• TASK REQUIREMENTS: In the records below, find the lines that include the string "VEXT" and report how many there are, nothing else.

(Edit difference data)
- Opening Delimiter -
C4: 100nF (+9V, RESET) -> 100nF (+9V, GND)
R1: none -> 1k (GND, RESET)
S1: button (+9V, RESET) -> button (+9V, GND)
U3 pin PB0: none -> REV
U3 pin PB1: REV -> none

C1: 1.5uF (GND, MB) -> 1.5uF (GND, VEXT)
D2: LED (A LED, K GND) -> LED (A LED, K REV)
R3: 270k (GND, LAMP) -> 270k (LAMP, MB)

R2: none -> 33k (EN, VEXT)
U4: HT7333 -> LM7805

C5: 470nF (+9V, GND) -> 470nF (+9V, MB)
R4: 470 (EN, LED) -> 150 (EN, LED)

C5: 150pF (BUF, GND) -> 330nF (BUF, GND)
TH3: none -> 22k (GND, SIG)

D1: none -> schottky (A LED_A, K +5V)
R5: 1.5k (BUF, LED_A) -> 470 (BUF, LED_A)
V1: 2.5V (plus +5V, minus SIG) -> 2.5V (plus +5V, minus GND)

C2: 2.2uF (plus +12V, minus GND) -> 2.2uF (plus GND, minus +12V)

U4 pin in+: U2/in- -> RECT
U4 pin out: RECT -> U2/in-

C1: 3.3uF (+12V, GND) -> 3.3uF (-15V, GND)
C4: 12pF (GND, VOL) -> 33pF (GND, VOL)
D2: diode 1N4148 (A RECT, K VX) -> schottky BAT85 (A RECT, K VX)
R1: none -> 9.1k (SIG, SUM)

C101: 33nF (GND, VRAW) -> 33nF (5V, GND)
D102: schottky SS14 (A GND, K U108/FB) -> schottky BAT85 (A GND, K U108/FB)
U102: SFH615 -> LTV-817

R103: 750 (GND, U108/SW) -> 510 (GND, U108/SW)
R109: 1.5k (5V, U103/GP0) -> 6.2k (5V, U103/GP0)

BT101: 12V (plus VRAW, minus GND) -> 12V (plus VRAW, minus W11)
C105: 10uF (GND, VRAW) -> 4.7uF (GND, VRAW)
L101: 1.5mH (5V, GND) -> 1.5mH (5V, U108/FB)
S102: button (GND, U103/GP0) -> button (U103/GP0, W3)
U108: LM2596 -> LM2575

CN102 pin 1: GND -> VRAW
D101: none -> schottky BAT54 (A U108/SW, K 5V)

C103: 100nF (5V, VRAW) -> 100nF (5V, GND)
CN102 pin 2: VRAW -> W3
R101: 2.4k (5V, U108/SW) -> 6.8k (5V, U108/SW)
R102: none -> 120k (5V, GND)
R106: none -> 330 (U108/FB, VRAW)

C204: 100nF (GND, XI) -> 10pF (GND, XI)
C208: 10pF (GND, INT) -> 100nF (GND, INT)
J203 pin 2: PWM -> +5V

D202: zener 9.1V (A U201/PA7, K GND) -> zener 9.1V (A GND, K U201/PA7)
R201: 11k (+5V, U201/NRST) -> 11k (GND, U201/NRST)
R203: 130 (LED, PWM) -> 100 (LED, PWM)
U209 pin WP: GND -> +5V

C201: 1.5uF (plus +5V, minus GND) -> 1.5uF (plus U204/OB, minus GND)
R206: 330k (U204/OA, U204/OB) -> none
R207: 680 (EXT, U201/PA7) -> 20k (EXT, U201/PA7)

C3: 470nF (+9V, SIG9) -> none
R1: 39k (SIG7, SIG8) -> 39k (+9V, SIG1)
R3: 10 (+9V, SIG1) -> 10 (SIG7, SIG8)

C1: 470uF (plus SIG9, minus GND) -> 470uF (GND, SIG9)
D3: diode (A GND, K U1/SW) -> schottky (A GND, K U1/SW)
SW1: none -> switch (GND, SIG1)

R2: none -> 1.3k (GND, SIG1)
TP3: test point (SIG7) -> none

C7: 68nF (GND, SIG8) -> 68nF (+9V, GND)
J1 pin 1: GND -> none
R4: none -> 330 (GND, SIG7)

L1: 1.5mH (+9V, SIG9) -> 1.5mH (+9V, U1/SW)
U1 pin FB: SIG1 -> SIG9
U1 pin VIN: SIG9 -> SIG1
- Closing Delimiter -
• TASK RESULT: 2